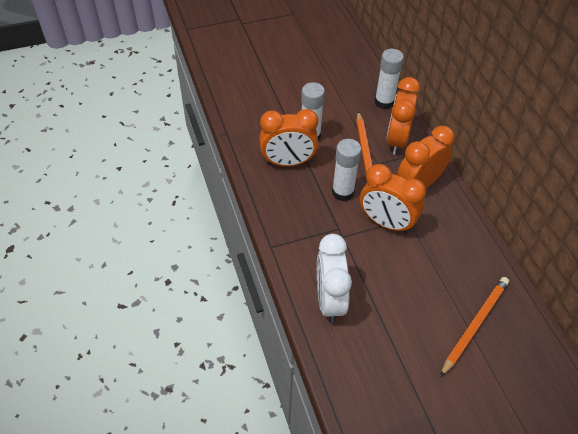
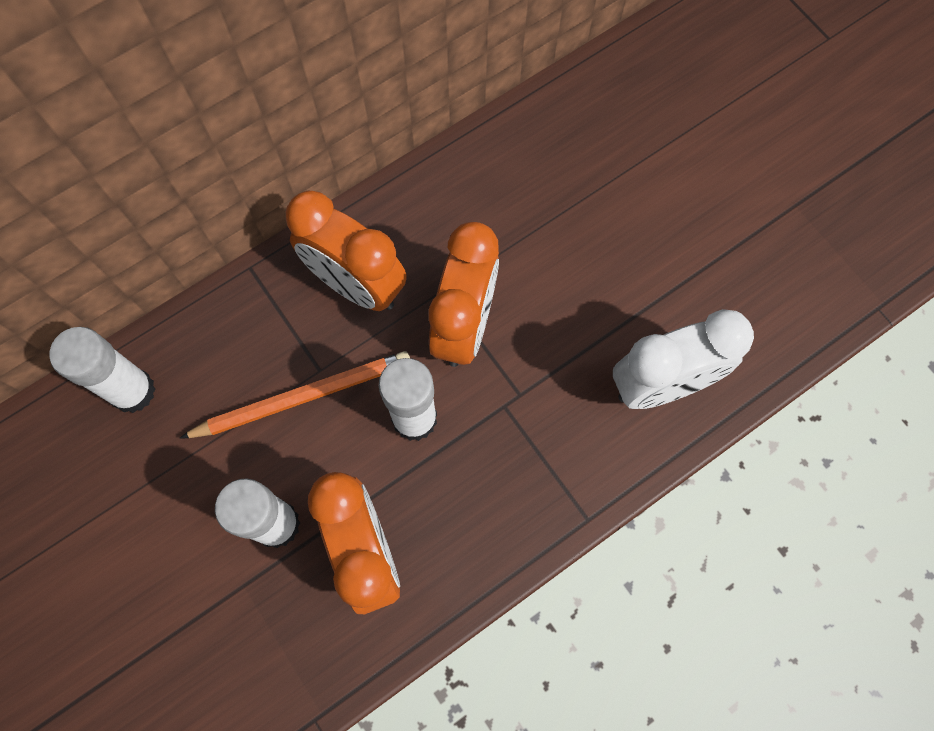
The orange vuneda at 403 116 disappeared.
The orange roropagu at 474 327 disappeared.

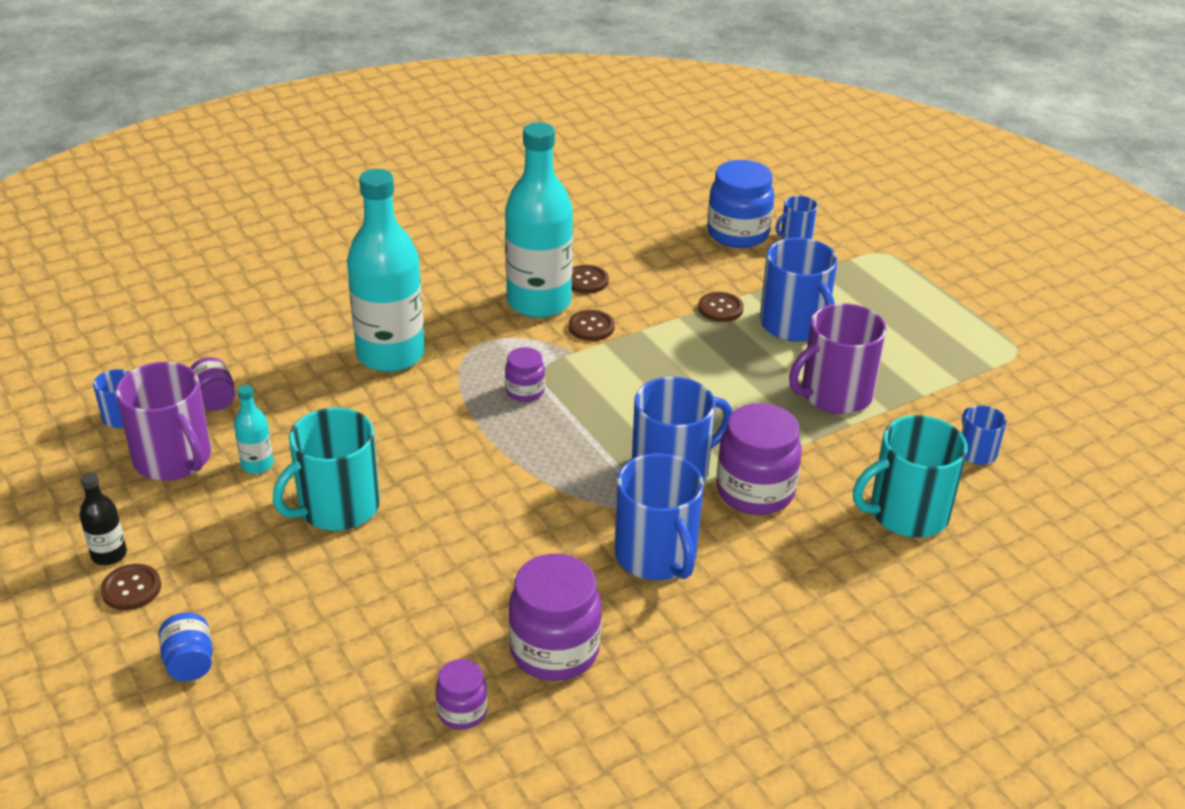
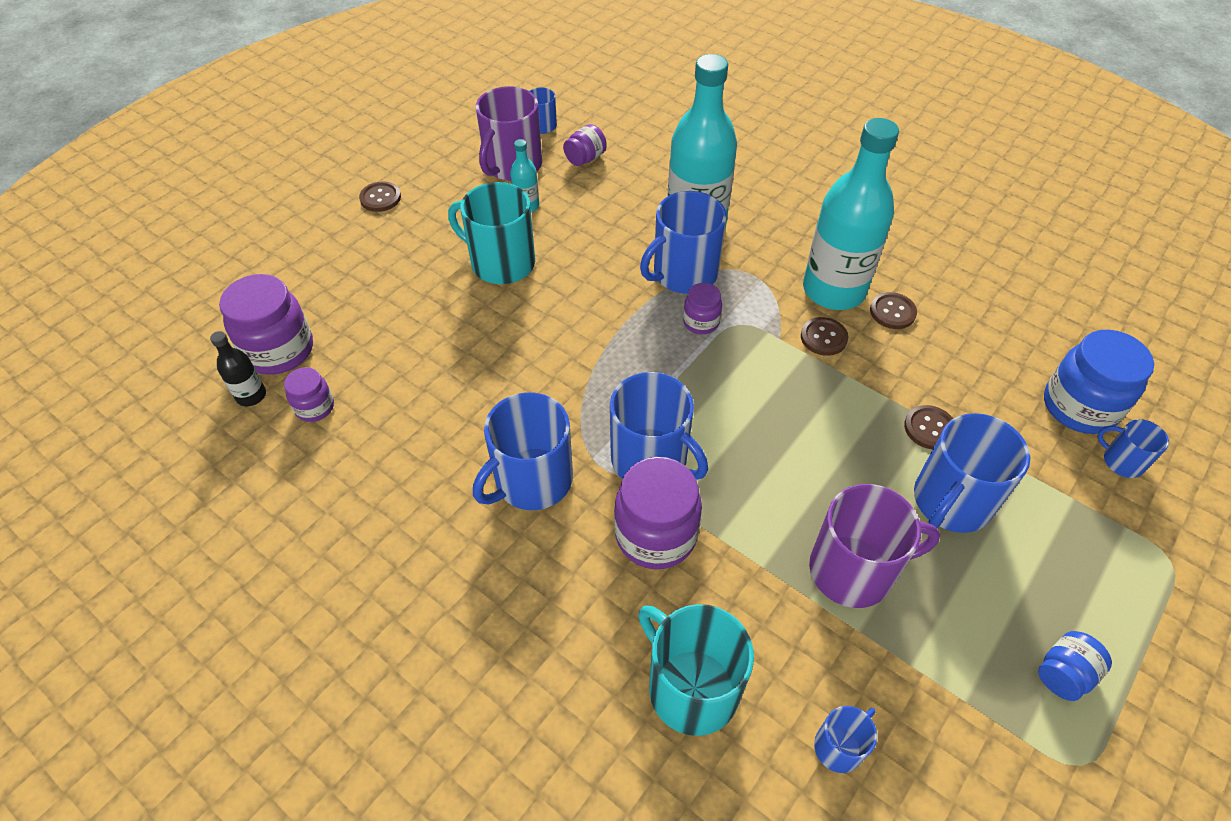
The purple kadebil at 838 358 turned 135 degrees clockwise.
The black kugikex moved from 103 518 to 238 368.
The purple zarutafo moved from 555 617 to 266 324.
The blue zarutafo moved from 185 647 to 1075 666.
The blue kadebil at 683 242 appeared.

○ ○ ○ ○ ○

**Problem statement:**
Return the records above exactly as written, but without any of the pictures.

**Output of the exercise:**
The orange vuneda at 403 116 disappeared.
The orange roropagu at 474 327 disappeared.

The purple kadebil at 838 358 turned 135 degrees clockwise.
The black kugikex moved from 103 518 to 238 368.
The purple zarutafo moved from 555 617 to 266 324.
The blue zarutafo moved from 185 647 to 1075 666.
The blue kadebil at 683 242 appeared.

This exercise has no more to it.